## Exercise objective:
In the records below, count every line that includes the word "BUSY". Provide the total alone.

Records from a data source:
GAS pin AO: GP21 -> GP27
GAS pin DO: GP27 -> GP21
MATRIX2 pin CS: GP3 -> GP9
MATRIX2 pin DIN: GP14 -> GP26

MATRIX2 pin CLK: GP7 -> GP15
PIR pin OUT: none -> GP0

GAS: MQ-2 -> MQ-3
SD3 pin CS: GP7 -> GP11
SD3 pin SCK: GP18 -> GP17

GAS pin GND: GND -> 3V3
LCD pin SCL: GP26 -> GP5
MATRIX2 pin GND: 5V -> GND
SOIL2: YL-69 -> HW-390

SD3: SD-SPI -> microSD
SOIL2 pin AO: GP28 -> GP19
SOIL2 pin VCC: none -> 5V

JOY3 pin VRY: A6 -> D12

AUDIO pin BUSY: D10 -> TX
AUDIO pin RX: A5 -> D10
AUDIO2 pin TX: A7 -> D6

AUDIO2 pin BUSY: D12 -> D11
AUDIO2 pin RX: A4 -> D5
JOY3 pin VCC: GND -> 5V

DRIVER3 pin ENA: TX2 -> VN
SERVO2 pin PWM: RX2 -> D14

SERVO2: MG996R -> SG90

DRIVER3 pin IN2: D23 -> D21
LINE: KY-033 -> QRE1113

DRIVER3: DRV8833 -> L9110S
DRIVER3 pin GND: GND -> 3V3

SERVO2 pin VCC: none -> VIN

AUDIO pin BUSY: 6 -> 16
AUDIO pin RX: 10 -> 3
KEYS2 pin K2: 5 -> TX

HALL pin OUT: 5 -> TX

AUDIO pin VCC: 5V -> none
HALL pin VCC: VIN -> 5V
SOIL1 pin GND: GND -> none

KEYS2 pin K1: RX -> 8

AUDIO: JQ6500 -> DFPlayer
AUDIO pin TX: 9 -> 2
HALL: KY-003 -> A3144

## Completed task:
3